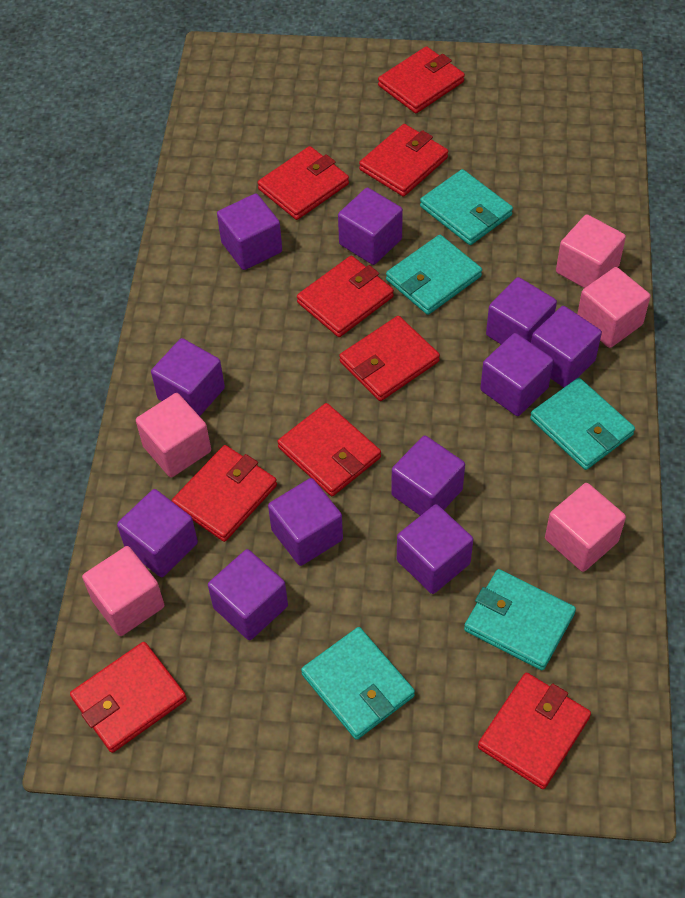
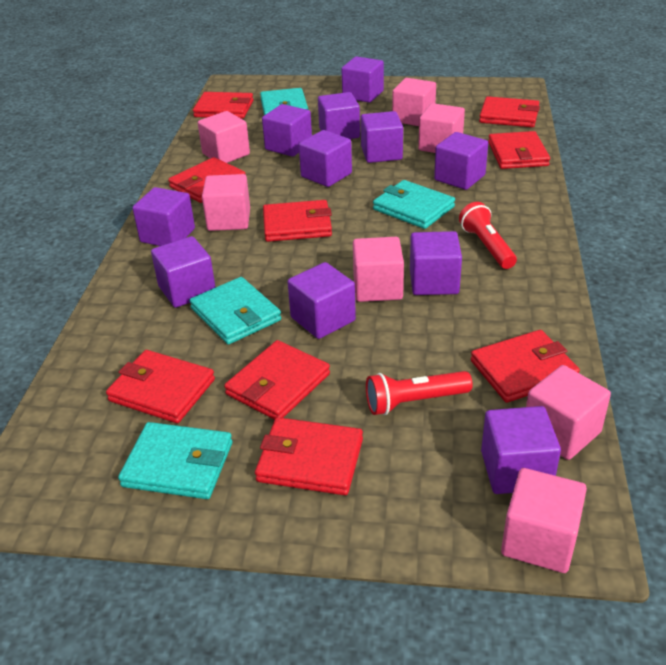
pink cube: 5 -> 7
red flashlight: 0 -> 2
turquoise wallet: 5 -> 4

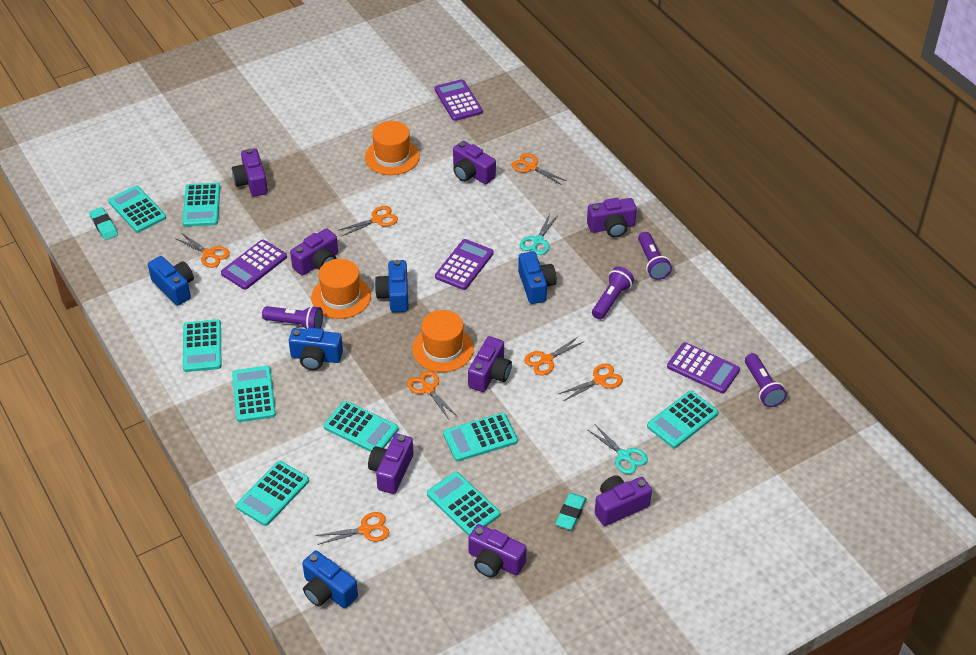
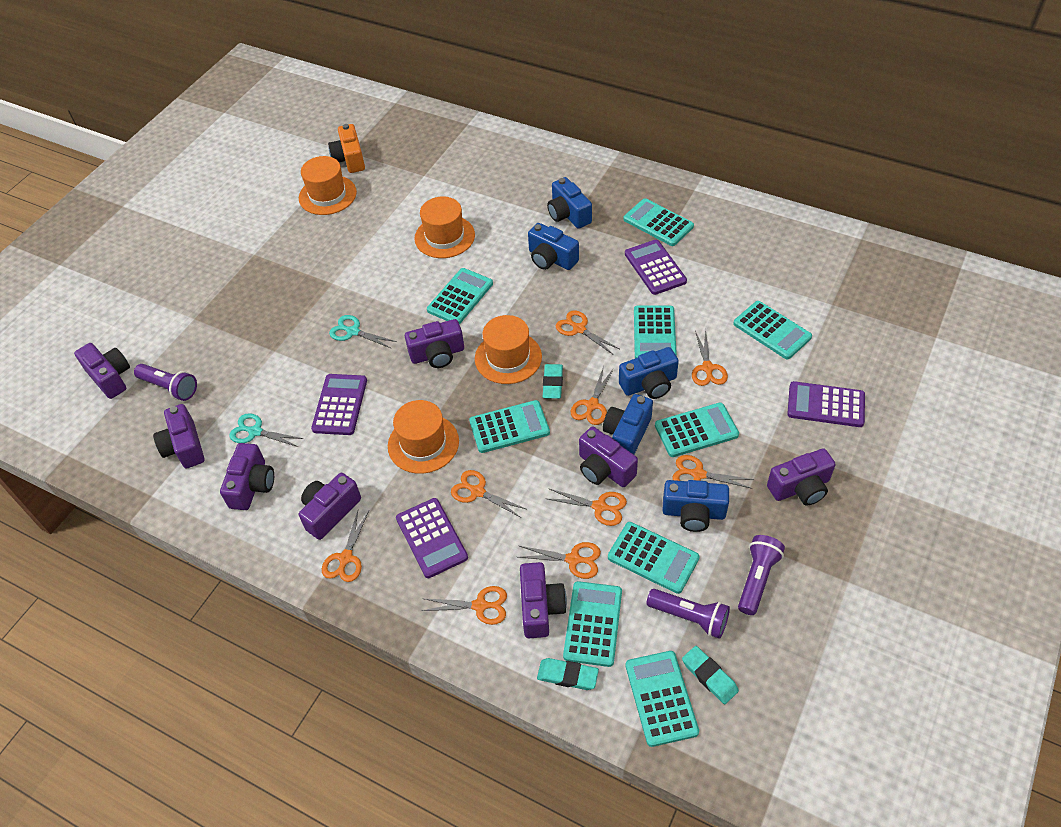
orange camera: 0 -> 1
orange hat: 3 -> 4
orange scissors: 7 -> 9
purple flashlight: 4 -> 3
turquoise eraser: 2 -> 3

+ + + + +

Work instructions:
The entries must be written out again unchanged. Images are to be left out.

Answer:
pink cube: 5 -> 7
red flashlight: 0 -> 2
turquoise wallet: 5 -> 4

orange camera: 0 -> 1
orange hat: 3 -> 4
orange scissors: 7 -> 9
purple flashlight: 4 -> 3
turquoise eraser: 2 -> 3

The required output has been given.